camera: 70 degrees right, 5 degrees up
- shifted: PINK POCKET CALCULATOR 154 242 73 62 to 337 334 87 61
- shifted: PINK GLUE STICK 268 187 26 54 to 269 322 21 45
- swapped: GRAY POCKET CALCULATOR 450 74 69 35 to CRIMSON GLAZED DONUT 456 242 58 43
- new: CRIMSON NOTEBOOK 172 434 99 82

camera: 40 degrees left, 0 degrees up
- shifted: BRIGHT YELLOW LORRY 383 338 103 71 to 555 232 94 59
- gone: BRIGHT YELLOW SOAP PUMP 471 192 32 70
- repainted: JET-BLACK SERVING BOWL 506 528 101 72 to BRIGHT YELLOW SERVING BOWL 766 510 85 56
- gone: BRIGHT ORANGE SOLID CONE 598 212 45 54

:::::

■ WORK TASK:
The answer must consist of every line above that holds the string "PINK", copied exactly.

■ TASK RESPONSE:
- shifted: PINK POCKET CALCULATOR 154 242 73 62 to 337 334 87 61
- shifted: PINK GLUE STICK 268 187 26 54 to 269 322 21 45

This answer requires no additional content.